● **Task to carry out**
Which lines of the records below contain the word "turquoise"? Report each of them in full.

● **Data shown**

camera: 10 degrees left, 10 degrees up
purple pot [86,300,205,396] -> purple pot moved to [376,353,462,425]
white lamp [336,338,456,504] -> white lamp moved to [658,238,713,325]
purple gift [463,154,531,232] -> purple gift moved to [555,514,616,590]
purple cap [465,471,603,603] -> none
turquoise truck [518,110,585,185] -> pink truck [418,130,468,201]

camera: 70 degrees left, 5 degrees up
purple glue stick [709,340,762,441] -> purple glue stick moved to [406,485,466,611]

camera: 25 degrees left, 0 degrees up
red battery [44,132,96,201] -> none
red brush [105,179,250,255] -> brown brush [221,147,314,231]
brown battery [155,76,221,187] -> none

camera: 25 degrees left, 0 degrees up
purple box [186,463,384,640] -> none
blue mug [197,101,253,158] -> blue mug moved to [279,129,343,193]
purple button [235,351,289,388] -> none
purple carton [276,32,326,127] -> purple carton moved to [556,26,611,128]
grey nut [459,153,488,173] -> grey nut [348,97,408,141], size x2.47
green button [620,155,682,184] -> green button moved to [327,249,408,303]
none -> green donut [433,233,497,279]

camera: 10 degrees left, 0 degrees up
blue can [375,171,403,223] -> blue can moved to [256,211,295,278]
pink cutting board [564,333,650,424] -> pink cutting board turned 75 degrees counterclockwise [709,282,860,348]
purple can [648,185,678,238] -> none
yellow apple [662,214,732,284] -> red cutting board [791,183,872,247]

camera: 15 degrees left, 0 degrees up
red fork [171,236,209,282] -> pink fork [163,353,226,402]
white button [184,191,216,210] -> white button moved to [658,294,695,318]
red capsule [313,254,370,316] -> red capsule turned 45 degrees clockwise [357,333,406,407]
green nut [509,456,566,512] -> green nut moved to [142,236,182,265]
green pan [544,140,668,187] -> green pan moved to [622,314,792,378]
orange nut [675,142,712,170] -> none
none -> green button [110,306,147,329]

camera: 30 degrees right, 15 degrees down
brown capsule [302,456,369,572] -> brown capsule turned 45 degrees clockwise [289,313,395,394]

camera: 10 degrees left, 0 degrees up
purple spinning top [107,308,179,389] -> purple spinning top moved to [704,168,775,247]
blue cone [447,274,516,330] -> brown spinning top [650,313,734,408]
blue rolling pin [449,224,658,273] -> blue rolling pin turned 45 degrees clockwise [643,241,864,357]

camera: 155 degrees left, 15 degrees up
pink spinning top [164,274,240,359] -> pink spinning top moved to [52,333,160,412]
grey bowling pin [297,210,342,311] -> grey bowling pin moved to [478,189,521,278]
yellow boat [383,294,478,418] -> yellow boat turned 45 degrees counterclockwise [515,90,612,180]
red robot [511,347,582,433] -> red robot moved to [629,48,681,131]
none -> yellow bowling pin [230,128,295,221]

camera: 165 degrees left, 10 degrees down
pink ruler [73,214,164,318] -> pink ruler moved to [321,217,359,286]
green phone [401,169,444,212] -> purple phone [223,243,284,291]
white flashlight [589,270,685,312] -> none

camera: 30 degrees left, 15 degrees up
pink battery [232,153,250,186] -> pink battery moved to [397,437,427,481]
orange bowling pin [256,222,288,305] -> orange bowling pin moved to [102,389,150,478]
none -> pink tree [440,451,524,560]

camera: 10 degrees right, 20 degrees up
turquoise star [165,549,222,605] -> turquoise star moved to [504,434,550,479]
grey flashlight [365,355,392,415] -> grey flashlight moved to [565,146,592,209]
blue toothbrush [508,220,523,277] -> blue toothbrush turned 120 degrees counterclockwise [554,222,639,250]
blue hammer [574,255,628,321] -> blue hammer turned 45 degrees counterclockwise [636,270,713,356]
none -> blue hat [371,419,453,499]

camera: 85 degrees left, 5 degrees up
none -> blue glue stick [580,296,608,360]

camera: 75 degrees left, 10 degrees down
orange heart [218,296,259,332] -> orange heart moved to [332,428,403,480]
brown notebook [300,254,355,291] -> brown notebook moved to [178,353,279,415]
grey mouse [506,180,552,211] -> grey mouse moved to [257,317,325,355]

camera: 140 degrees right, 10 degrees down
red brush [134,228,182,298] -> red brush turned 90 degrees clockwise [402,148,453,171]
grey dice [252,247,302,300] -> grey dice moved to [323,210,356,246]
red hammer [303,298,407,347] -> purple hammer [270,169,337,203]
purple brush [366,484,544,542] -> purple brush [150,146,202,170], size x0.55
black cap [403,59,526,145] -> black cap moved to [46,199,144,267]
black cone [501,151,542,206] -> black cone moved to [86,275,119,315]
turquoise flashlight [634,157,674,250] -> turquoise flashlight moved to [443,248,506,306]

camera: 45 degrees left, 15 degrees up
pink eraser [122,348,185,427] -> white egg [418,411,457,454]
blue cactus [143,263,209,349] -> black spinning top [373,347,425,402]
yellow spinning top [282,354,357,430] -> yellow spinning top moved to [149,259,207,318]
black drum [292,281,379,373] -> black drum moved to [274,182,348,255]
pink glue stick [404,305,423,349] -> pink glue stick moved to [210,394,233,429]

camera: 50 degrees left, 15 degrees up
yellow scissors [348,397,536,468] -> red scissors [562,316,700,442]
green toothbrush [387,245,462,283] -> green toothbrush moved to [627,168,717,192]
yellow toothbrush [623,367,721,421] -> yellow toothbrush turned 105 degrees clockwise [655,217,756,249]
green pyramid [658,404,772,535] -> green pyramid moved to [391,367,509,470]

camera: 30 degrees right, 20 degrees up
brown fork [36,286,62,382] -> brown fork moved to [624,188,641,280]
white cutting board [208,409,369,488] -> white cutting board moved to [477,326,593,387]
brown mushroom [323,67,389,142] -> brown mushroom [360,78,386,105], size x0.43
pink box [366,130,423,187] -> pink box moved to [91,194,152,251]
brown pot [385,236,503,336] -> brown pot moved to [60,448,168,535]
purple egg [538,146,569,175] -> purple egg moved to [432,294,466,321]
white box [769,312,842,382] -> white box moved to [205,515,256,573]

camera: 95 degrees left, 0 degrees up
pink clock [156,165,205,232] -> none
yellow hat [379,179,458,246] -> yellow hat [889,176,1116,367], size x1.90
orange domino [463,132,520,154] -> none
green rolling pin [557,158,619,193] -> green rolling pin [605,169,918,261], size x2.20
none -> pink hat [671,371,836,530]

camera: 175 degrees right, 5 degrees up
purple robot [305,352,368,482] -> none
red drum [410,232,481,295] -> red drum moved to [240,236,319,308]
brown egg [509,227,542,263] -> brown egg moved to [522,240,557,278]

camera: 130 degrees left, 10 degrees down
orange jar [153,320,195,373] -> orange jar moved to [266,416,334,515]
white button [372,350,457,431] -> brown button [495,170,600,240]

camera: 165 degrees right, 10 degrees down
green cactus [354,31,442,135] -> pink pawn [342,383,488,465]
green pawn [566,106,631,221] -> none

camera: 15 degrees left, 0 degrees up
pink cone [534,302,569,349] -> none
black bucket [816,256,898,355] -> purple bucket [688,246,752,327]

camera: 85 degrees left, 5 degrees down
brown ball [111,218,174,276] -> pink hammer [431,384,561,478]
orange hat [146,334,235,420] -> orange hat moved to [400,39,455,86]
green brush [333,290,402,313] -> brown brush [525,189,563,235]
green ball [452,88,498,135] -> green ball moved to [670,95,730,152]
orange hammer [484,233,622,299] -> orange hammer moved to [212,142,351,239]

● **The completed task**
turquoise truck [518,110,585,185] -> pink truck [418,130,468,201]
turquoise star [165,549,222,605] -> turquoise star moved to [504,434,550,479]
turquoise flashlight [634,157,674,250] -> turquoise flashlight moved to [443,248,506,306]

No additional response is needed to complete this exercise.